ACTIVITY: Nothing outside the lines below from the one containing "purple slope I1:J1 level 1 top J -> none" through the one containing "none -> tan round brick F4:G5 level 1" is to be printed; print those exactly, ends included, and drop the pictures.

AVAILABLE RECORDS:
○ ○ ○ ○ ○

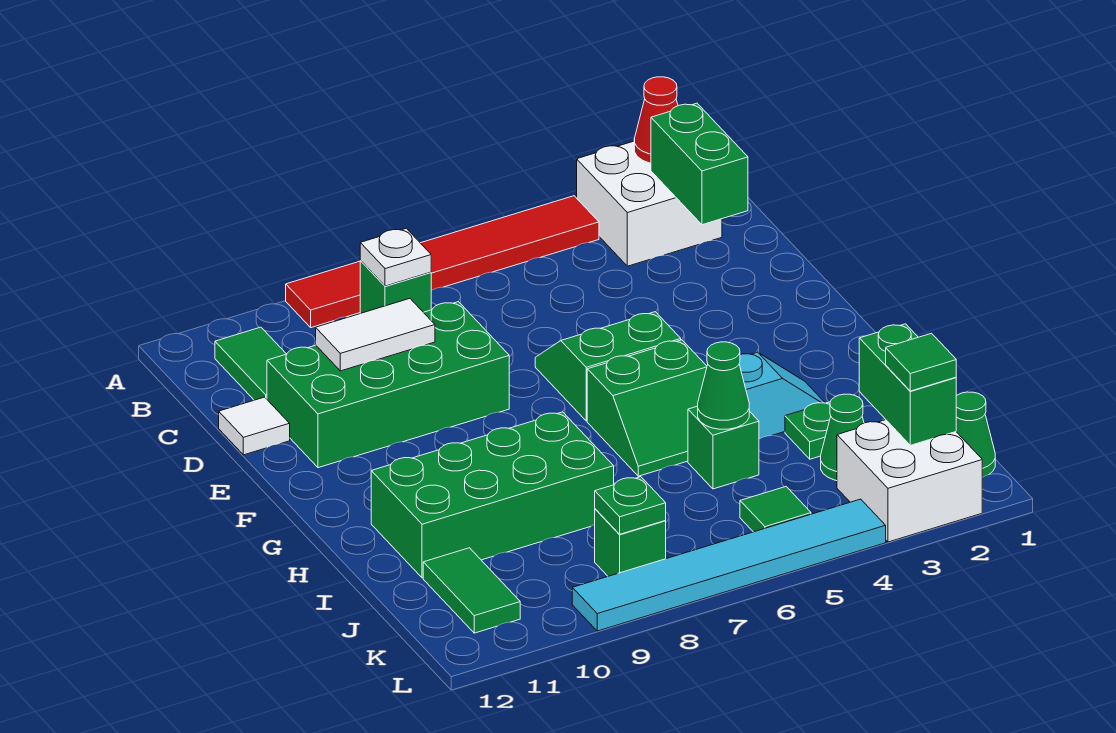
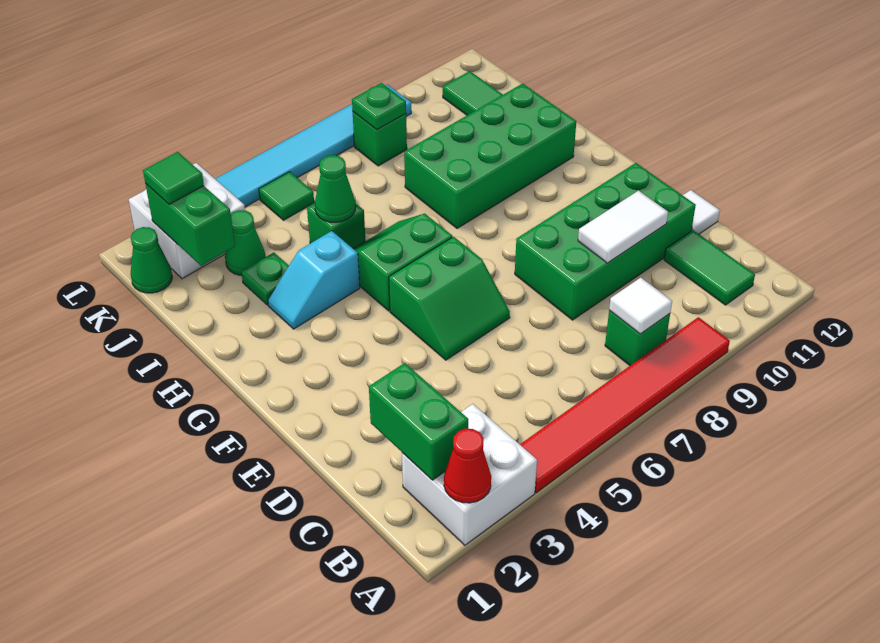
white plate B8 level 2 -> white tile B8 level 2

○ ○ ○ ○ ○

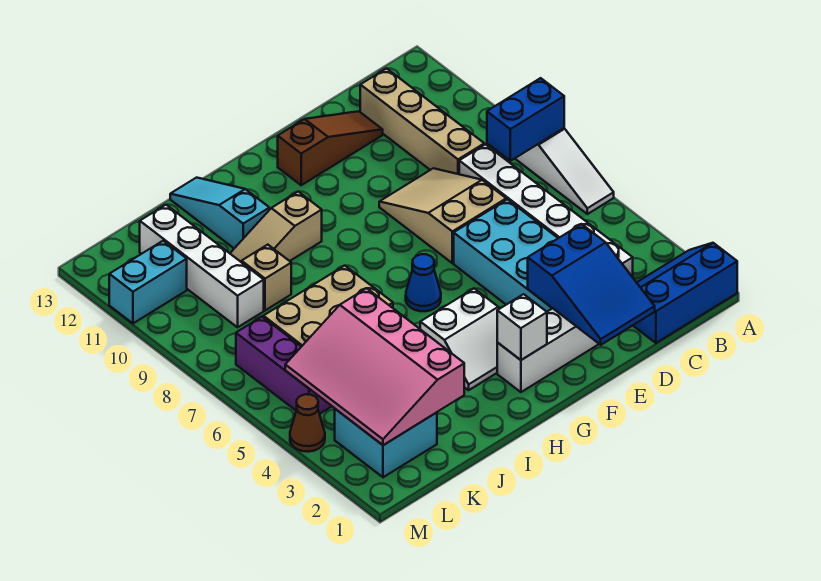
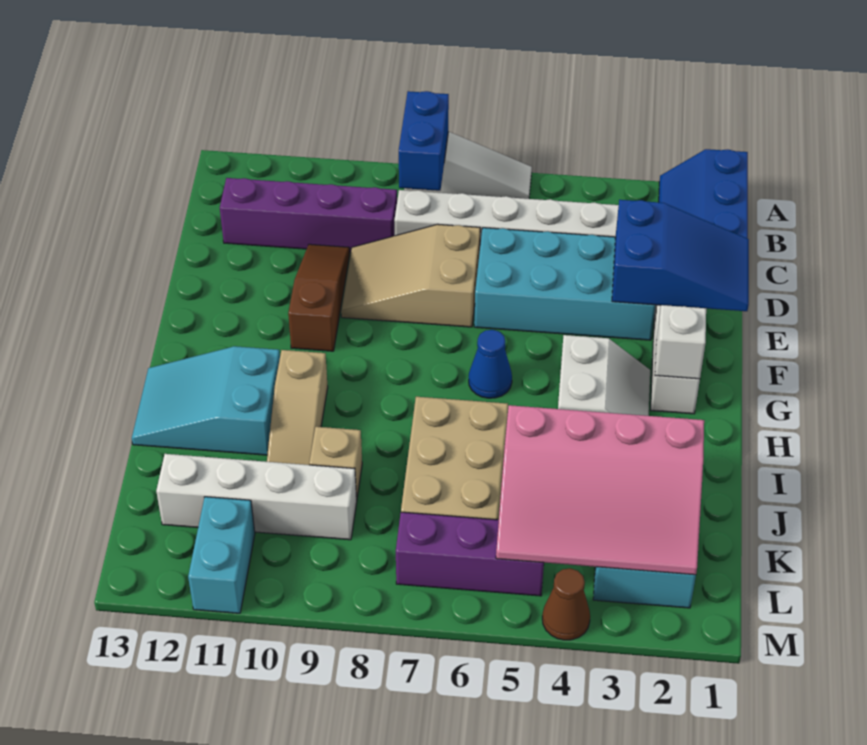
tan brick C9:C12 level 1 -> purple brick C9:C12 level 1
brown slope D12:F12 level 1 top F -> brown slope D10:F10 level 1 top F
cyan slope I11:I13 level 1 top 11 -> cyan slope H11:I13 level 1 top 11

○ ○ ○ ○ ○

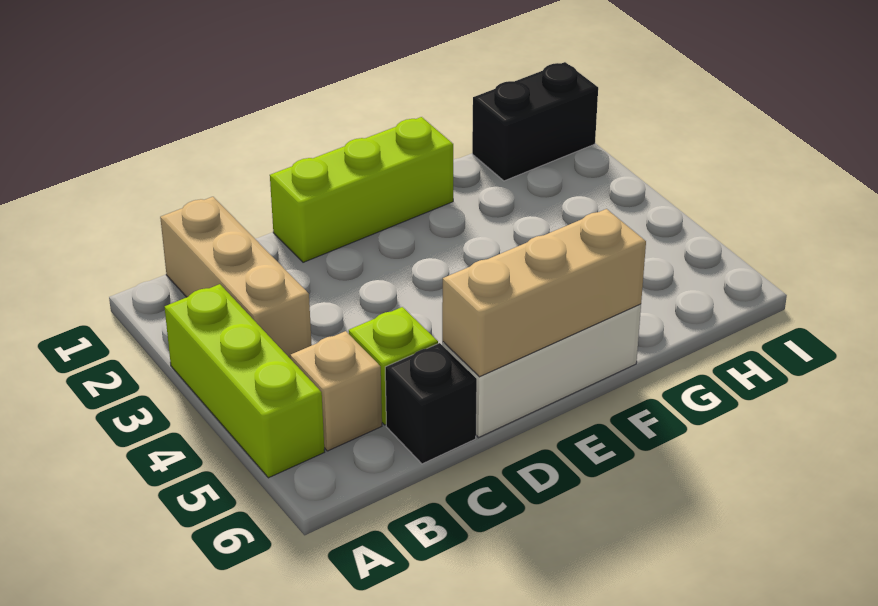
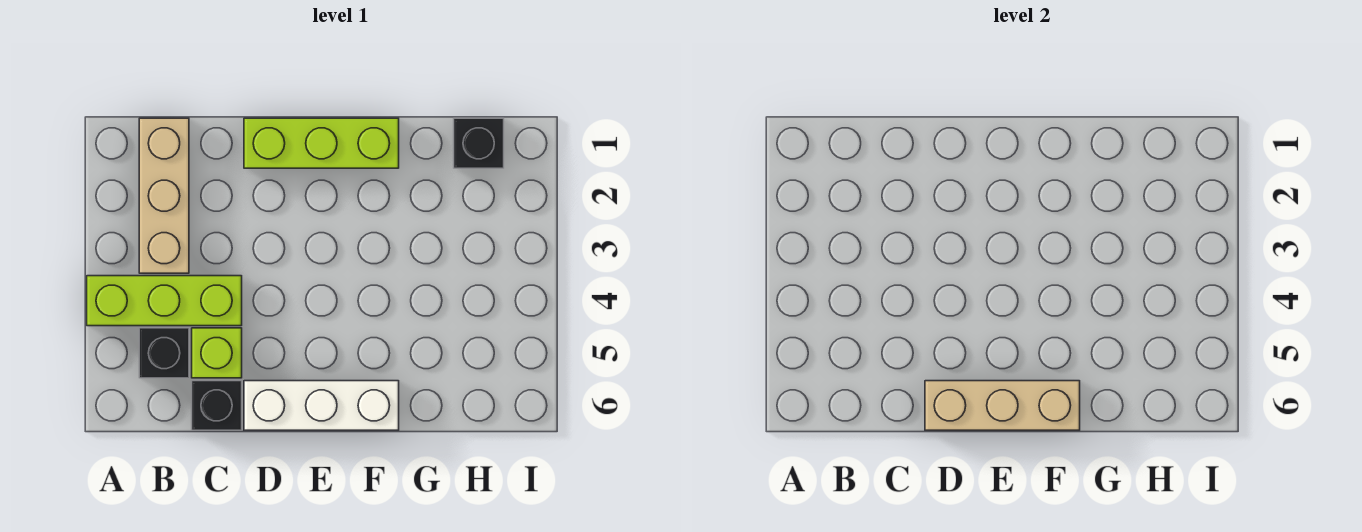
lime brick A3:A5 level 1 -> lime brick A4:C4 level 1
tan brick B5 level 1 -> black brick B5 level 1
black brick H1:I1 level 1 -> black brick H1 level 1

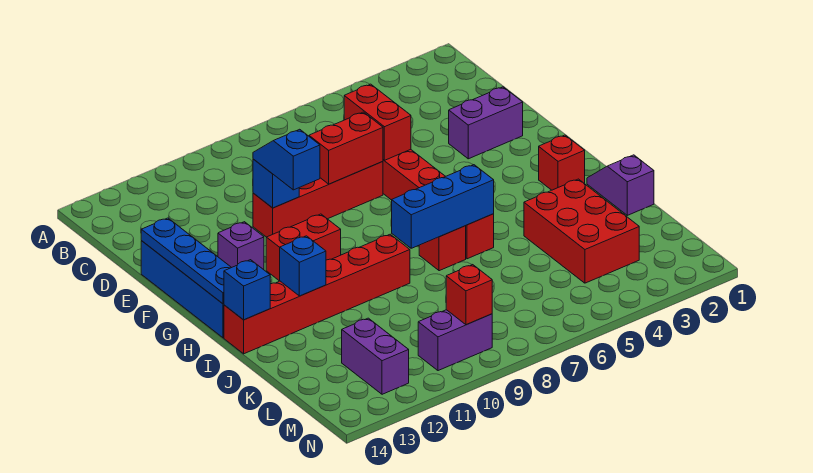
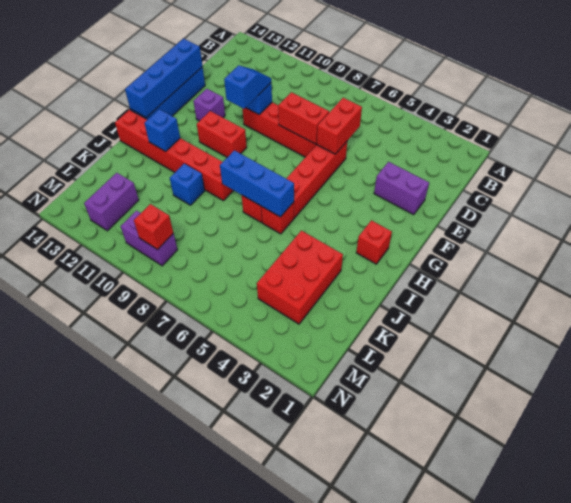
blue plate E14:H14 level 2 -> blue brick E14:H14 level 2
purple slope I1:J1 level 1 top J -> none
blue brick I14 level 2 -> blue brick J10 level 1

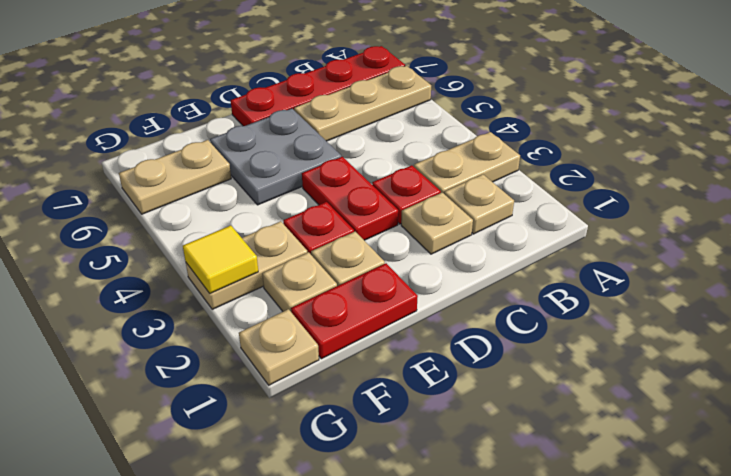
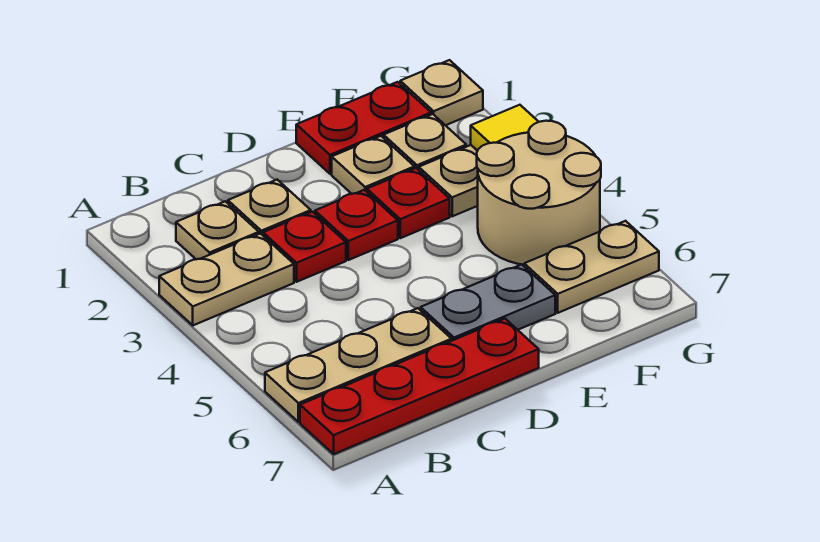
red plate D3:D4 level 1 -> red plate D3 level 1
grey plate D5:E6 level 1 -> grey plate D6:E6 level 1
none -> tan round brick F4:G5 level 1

○ ○ ○ ○ ○

PROBLEM SOLUTION:
purple slope I1:J1 level 1 top J -> none
blue brick I14 level 2 -> blue brick J10 level 1

red plate D3:D4 level 1 -> red plate D3 level 1
grey plate D5:E6 level 1 -> grey plate D6:E6 level 1
none -> tan round brick F4:G5 level 1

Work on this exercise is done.